___ Recorded information
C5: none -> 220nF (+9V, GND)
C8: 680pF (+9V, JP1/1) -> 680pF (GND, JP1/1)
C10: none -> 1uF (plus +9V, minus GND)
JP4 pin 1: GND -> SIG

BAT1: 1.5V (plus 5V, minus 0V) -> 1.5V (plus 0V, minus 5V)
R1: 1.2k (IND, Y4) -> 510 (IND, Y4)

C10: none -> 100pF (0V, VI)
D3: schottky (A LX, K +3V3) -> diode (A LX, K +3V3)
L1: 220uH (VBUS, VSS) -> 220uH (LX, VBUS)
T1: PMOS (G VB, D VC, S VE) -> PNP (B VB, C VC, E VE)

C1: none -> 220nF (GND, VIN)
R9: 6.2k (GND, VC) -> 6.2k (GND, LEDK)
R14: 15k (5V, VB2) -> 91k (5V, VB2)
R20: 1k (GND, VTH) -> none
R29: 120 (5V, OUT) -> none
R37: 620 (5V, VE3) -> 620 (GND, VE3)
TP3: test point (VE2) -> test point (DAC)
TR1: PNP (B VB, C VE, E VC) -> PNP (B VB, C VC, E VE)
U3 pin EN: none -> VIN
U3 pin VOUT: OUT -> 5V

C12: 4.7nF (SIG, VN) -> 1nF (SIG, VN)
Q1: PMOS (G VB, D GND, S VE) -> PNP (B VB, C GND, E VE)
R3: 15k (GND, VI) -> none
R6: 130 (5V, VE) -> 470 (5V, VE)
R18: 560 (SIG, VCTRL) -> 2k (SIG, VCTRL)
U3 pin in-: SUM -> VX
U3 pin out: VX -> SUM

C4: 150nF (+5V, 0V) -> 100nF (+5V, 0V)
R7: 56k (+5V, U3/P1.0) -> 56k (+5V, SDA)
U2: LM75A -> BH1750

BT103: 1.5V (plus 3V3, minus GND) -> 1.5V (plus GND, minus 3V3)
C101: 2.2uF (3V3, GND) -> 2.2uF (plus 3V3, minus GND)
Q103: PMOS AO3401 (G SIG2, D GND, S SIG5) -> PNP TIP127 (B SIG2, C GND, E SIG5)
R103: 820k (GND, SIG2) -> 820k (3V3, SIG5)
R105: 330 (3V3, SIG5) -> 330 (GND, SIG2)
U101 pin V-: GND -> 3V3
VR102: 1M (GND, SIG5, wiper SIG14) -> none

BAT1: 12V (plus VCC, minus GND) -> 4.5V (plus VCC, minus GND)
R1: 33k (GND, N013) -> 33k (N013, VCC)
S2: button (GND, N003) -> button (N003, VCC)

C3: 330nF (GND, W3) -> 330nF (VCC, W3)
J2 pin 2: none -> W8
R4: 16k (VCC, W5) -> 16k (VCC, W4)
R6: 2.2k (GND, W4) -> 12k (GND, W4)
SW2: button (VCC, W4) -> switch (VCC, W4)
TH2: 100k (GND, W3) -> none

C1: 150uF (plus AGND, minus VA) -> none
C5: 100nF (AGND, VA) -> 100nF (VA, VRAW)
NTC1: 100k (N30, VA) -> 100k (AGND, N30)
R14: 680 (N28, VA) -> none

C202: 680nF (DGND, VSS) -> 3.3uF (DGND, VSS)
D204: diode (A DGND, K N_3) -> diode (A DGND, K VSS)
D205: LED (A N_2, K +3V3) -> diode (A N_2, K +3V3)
______
■ **Task prompt**: Retype word for word everything in the listing above from the line that holds "C1: none -> 220nF (GND, VIN)" down to the line that holds "C101: 2.2uF (3V3, GND)". Keep both end lines and leave out the rest.

■ **Finished task**:
C1: none -> 220nF (GND, VIN)
R9: 6.2k (GND, VC) -> 6.2k (GND, LEDK)
R14: 15k (5V, VB2) -> 91k (5V, VB2)
R20: 1k (GND, VTH) -> none
R29: 120 (5V, OUT) -> none
R37: 620 (5V, VE3) -> 620 (GND, VE3)
TP3: test point (VE2) -> test point (DAC)
TR1: PNP (B VB, C VE, E VC) -> PNP (B VB, C VC, E VE)
U3 pin EN: none -> VIN
U3 pin VOUT: OUT -> 5V

C12: 4.7nF (SIG, VN) -> 1nF (SIG, VN)
Q1: PMOS (G VB, D GND, S VE) -> PNP (B VB, C GND, E VE)
R3: 15k (GND, VI) -> none
R6: 130 (5V, VE) -> 470 (5V, VE)
R18: 560 (SIG, VCTRL) -> 2k (SIG, VCTRL)
U3 pin in-: SUM -> VX
U3 pin out: VX -> SUM

C4: 150nF (+5V, 0V) -> 100nF (+5V, 0V)
R7: 56k (+5V, U3/P1.0) -> 56k (+5V, SDA)
U2: LM75A -> BH1750

BT103: 1.5V (plus 3V3, minus GND) -> 1.5V (plus GND, minus 3V3)
C101: 2.2uF (3V3, GND) -> 2.2uF (plus 3V3, minus GND)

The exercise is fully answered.